- **Raw data**:

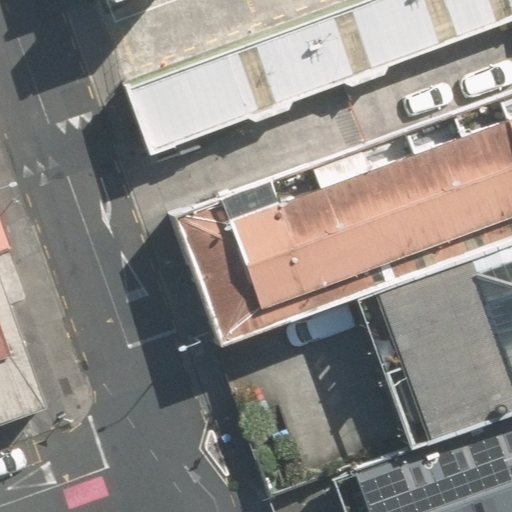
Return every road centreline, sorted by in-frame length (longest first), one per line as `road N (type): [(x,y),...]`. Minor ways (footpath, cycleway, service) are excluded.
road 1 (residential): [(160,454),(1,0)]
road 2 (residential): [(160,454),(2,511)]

* * *

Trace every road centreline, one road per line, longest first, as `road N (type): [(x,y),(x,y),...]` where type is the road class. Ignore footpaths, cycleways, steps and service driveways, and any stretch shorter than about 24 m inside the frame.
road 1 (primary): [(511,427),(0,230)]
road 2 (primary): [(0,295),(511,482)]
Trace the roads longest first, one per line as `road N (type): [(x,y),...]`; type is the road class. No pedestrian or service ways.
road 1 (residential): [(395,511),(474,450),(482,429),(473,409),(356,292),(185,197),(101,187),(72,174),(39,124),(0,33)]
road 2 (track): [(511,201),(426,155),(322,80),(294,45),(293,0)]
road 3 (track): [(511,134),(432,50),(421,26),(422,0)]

- **Aim of the exercise**:
Transcribe the data above without any change, from the line with "Trace every road" to the line with "road 3 (track): [(511,134),(432,50),(421,26),(422,0)]", both of those lines included.

- **Written answer**:
Trace every road centreline, one road per line, longest first, as `road N (type): [(x,y),(x,y),...]` where type is the road class. Ignore footpaths, cycleways, steps and service driveways, and any stretch shorter than about 24 m inside the frame.
road 1 (primary): [(511,427),(0,230)]
road 2 (primary): [(0,295),(511,482)]
Trace the roads longest first, one per line as `road N (type): [(x,y),...]`; type is the road class. No pedestrian or service ways.
road 1 (residential): [(395,511),(474,450),(482,429),(473,409),(356,292),(185,197),(101,187),(72,174),(39,124),(0,33)]
road 2 (track): [(511,201),(426,155),(322,80),(294,45),(293,0)]
road 3 (track): [(511,134),(432,50),(421,26),(422,0)]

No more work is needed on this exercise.